=== Begin Enclosure ===

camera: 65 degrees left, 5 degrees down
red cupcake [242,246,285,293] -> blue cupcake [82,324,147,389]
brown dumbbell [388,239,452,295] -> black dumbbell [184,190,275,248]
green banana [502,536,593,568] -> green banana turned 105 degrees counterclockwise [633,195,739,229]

=== End Enclosure ===
=== Begin Enclosure ===

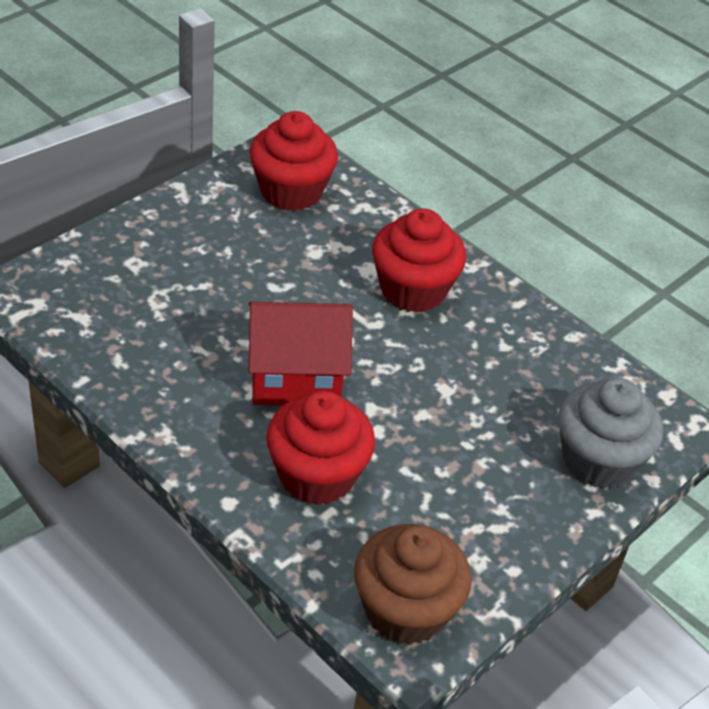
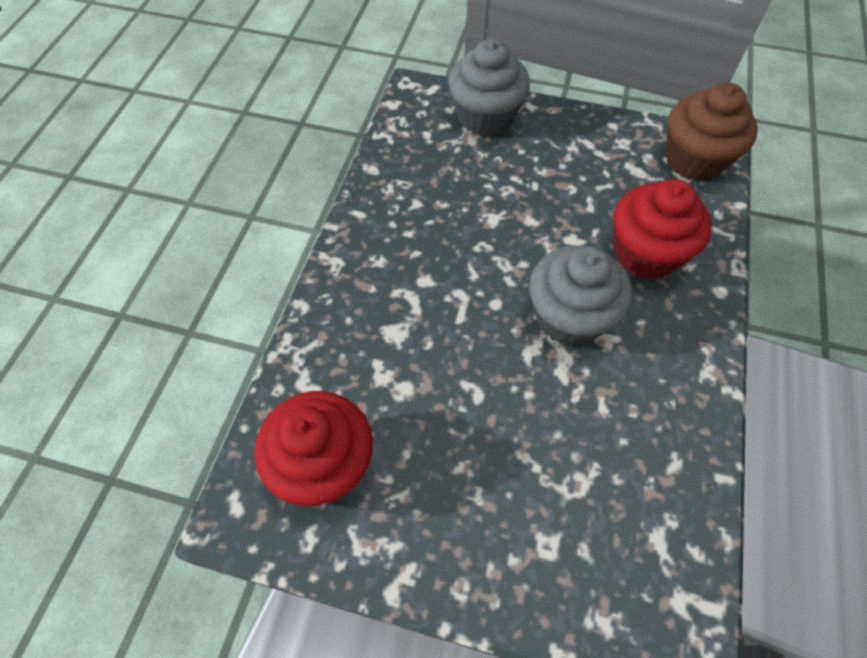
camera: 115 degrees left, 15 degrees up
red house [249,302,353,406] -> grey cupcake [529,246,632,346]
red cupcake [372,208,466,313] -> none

=== End Enclosure ===

# [Exercise details]
In the records above, the line with "camera: 65 degrees left, 5 degrees down" marks the start and the line with "green banana [502,536,593,568]" marks the end; copy that stretch exactly, both lines included, and nothing else.

# [Solved exercise]
camera: 65 degrees left, 5 degrees down
red cupcake [242,246,285,293] -> blue cupcake [82,324,147,389]
brown dumbbell [388,239,452,295] -> black dumbbell [184,190,275,248]
green banana [502,536,593,568] -> green banana turned 105 degrees counterclockwise [633,195,739,229]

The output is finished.